### Goal of the exercise
Would you repeat exactly the part of the listing below that runs from the line containing "red hexagon: rotated" down to the line containing "blue trapezoid: moved", inclusive, and nothing else?

### Supplied entries
++++++++++
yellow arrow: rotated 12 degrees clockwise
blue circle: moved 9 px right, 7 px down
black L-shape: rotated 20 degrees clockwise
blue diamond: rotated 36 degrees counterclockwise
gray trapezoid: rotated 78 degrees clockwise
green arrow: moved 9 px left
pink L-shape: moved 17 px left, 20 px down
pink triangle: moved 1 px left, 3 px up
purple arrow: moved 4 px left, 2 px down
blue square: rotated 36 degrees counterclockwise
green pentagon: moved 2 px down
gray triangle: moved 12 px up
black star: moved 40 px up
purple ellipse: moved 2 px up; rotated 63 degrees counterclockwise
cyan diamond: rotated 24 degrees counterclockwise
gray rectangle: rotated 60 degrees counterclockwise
++++++++++
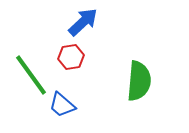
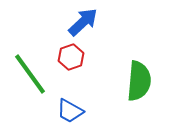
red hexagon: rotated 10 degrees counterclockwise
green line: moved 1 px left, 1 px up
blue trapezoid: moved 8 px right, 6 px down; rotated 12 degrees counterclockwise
++++++++++
### Response to the task
red hexagon: rotated 10 degrees counterclockwise
green line: moved 1 px left, 1 px up
blue trapezoid: moved 8 px right, 6 px down; rotated 12 degrees counterclockwise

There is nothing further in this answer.